## [Work instructions]
Set down the records that follow exactly, every line of them.

## [Data records]
BEGIN

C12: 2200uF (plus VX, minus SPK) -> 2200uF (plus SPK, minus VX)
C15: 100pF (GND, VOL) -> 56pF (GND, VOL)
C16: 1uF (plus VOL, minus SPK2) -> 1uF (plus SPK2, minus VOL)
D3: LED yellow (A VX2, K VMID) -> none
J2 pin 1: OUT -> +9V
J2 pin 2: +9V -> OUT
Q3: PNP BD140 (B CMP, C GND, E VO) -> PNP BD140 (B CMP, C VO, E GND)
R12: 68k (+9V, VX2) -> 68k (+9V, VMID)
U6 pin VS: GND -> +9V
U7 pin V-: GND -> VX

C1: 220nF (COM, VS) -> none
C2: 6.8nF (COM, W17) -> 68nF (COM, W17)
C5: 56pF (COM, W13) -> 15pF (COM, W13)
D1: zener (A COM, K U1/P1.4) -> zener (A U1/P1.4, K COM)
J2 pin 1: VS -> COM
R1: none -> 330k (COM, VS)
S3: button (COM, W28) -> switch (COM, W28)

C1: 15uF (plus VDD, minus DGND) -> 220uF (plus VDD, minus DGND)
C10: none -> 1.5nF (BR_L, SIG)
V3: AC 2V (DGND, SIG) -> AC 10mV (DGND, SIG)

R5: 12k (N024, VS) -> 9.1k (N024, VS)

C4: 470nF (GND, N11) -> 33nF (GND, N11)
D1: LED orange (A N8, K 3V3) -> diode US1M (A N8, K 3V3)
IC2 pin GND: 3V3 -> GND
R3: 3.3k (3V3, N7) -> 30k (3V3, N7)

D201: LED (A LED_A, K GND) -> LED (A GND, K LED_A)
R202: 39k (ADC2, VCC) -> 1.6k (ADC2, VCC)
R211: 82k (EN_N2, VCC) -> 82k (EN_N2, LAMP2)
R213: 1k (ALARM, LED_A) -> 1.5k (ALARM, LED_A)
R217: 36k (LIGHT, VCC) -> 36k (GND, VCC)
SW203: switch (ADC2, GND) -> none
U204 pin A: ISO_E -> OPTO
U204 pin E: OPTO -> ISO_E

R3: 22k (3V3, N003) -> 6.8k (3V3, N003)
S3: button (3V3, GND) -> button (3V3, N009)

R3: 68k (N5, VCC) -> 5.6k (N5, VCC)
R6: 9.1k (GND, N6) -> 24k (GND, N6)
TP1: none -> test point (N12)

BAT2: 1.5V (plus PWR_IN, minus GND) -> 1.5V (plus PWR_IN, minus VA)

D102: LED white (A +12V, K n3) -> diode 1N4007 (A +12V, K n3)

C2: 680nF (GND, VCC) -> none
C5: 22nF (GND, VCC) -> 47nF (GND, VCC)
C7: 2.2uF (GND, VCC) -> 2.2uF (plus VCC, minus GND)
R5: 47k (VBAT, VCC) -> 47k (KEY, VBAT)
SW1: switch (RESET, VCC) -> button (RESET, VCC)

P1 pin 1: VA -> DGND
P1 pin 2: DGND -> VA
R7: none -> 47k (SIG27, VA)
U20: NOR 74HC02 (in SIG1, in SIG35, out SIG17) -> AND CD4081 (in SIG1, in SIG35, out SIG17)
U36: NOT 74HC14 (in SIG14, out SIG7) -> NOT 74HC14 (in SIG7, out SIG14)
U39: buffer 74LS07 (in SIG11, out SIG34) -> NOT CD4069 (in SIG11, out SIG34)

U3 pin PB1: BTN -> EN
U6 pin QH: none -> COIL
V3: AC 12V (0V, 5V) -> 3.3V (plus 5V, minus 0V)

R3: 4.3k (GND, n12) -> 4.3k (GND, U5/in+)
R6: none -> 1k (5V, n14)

END

## [Solution below]
C12: 2200uF (plus VX, minus SPK) -> 2200uF (plus SPK, minus VX)
C15: 100pF (GND, VOL) -> 56pF (GND, VOL)
C16: 1uF (plus VOL, minus SPK2) -> 1uF (plus SPK2, minus VOL)
D3: LED yellow (A VX2, K VMID) -> none
J2 pin 1: OUT -> +9V
J2 pin 2: +9V -> OUT
Q3: PNP BD140 (B CMP, C GND, E VO) -> PNP BD140 (B CMP, C VO, E GND)
R12: 68k (+9V, VX2) -> 68k (+9V, VMID)
U6 pin VS: GND -> +9V
U7 pin V-: GND -> VX

C1: 220nF (COM, VS) -> none
C2: 6.8nF (COM, W17) -> 68nF (COM, W17)
C5: 56pF (COM, W13) -> 15pF (COM, W13)
D1: zener (A COM, K U1/P1.4) -> zener (A U1/P1.4, K COM)
J2 pin 1: VS -> COM
R1: none -> 330k (COM, VS)
S3: button (COM, W28) -> switch (COM, W28)

C1: 15uF (plus VDD, minus DGND) -> 220uF (plus VDD, minus DGND)
C10: none -> 1.5nF (BR_L, SIG)
V3: AC 2V (DGND, SIG) -> AC 10mV (DGND, SIG)

R5: 12k (N024, VS) -> 9.1k (N024, VS)

C4: 470nF (GND, N11) -> 33nF (GND, N11)
D1: LED orange (A N8, K 3V3) -> diode US1M (A N8, K 3V3)
IC2 pin GND: 3V3 -> GND
R3: 3.3k (3V3, N7) -> 30k (3V3, N7)

D201: LED (A LED_A, K GND) -> LED (A GND, K LED_A)
R202: 39k (ADC2, VCC) -> 1.6k (ADC2, VCC)
R211: 82k (EN_N2, VCC) -> 82k (EN_N2, LAMP2)
R213: 1k (ALARM, LED_A) -> 1.5k (ALARM, LED_A)
R217: 36k (LIGHT, VCC) -> 36k (GND, VCC)
SW203: switch (ADC2, GND) -> none
U204 pin A: ISO_E -> OPTO
U204 pin E: OPTO -> ISO_E

R3: 22k (3V3, N003) -> 6.8k (3V3, N003)
S3: button (3V3, GND) -> button (3V3, N009)

R3: 68k (N5, VCC) -> 5.6k (N5, VCC)
R6: 9.1k (GND, N6) -> 24k (GND, N6)
TP1: none -> test point (N12)

BAT2: 1.5V (plus PWR_IN, minus GND) -> 1.5V (plus PWR_IN, minus VA)

D102: LED white (A +12V, K n3) -> diode 1N4007 (A +12V, K n3)

C2: 680nF (GND, VCC) -> none
C5: 22nF (GND, VCC) -> 47nF (GND, VCC)
C7: 2.2uF (GND, VCC) -> 2.2uF (plus VCC, minus GND)
R5: 47k (VBAT, VCC) -> 47k (KEY, VBAT)
SW1: switch (RESET, VCC) -> button (RESET, VCC)

P1 pin 1: VA -> DGND
P1 pin 2: DGND -> VA
R7: none -> 47k (SIG27, VA)
U20: NOR 74HC02 (in SIG1, in SIG35, out SIG17) -> AND CD4081 (in SIG1, in SIG35, out SIG17)
U36: NOT 74HC14 (in SIG14, out SIG7) -> NOT 74HC14 (in SIG7, out SIG14)
U39: buffer 74LS07 (in SIG11, out SIG34) -> NOT CD4069 (in SIG11, out SIG34)

U3 pin PB1: BTN -> EN
U6 pin QH: none -> COIL
V3: AC 12V (0V, 5V) -> 3.3V (plus 5V, minus 0V)

R3: 4.3k (GND, n12) -> 4.3k (GND, U5/in+)
R6: none -> 1k (5V, n14)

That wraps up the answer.